### [Task to carry out]
Please give, exactly as they appear below, the line with "C206: none -> 33nF (AOUT, GND)" and every line after it through the final one, and nothing else.

[Dataset excerpts]
"""

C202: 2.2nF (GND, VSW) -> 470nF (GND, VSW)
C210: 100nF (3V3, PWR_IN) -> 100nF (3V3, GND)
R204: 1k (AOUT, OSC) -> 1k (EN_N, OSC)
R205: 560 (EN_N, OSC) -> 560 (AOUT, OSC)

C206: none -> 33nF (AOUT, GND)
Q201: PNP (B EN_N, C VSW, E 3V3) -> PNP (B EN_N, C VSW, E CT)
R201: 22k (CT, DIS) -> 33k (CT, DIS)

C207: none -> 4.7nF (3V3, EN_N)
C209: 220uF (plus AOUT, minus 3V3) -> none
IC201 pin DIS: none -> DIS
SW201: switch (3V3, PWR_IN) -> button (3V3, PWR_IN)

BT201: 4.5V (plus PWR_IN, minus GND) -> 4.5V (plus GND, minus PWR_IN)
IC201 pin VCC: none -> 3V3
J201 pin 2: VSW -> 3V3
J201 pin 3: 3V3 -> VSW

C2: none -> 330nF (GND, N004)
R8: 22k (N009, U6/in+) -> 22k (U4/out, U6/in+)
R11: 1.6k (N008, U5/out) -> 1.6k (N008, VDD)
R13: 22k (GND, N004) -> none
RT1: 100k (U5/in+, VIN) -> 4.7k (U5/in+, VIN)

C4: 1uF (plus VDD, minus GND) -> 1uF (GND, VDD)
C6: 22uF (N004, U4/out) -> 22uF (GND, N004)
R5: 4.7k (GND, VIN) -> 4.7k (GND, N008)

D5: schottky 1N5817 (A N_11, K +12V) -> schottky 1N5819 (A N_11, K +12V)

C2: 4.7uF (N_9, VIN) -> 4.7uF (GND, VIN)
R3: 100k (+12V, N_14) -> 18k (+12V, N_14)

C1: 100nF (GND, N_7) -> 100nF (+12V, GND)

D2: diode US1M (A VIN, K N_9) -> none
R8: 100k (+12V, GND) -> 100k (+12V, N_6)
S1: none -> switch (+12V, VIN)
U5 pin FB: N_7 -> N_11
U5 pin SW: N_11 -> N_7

"""

### [Finished task]
C206: none -> 33nF (AOUT, GND)
Q201: PNP (B EN_N, C VSW, E 3V3) -> PNP (B EN_N, C VSW, E CT)
R201: 22k (CT, DIS) -> 33k (CT, DIS)

C207: none -> 4.7nF (3V3, EN_N)
C209: 220uF (plus AOUT, minus 3V3) -> none
IC201 pin DIS: none -> DIS
SW201: switch (3V3, PWR_IN) -> button (3V3, PWR_IN)

BT201: 4.5V (plus PWR_IN, minus GND) -> 4.5V (plus GND, minus PWR_IN)
IC201 pin VCC: none -> 3V3
J201 pin 2: VSW -> 3V3
J201 pin 3: 3V3 -> VSW

C2: none -> 330nF (GND, N004)
R8: 22k (N009, U6/in+) -> 22k (U4/out, U6/in+)
R11: 1.6k (N008, U5/out) -> 1.6k (N008, VDD)
R13: 22k (GND, N004) -> none
RT1: 100k (U5/in+, VIN) -> 4.7k (U5/in+, VIN)

C4: 1uF (plus VDD, minus GND) -> 1uF (GND, VDD)
C6: 22uF (N004, U4/out) -> 22uF (GND, N004)
R5: 4.7k (GND, VIN) -> 4.7k (GND, N008)

D5: schottky 1N5817 (A N_11, K +12V) -> schottky 1N5819 (A N_11, K +12V)

C2: 4.7uF (N_9, VIN) -> 4.7uF (GND, VIN)
R3: 100k (+12V, N_14) -> 18k (+12V, N_14)

C1: 100nF (GND, N_7) -> 100nF (+12V, GND)

D2: diode US1M (A VIN, K N_9) -> none
R8: 100k (+12V, GND) -> 100k (+12V, N_6)
S1: none -> switch (+12V, VIN)
U5 pin FB: N_7 -> N_11
U5 pin SW: N_11 -> N_7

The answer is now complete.